Required action
Each line of the material must be repeated precisely, with the pictures left out.

Raw data
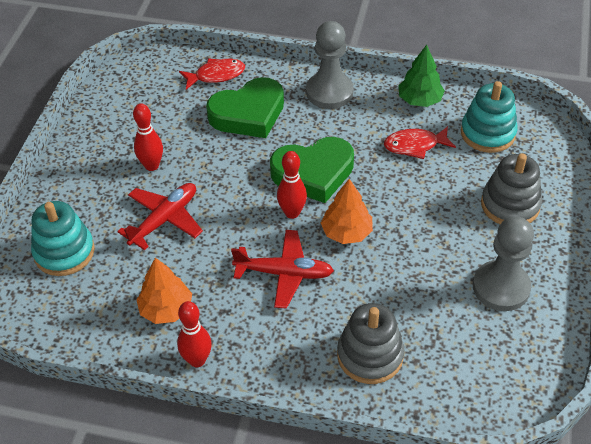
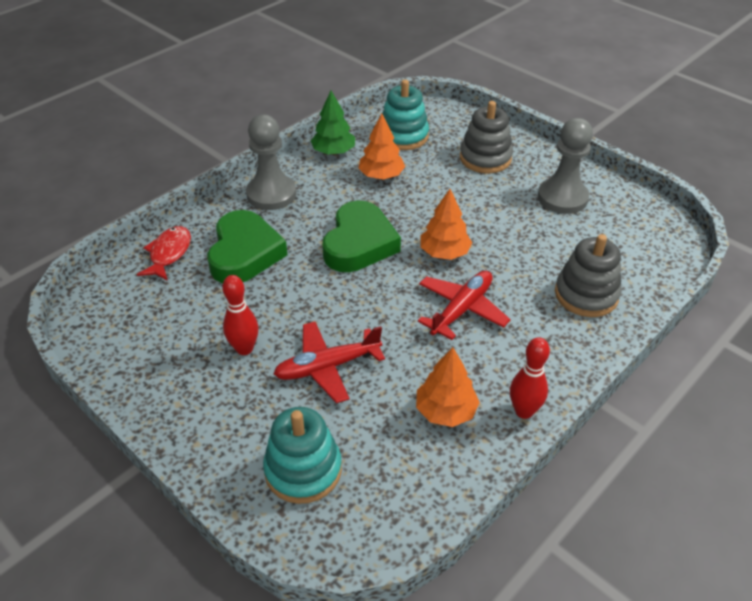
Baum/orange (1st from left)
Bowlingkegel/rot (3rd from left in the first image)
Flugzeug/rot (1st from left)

Response box
Baum/orange (1st from left)
Bowlingkegel/rot (3rd from left in the first image)
Flugzeug/rot (1st from left)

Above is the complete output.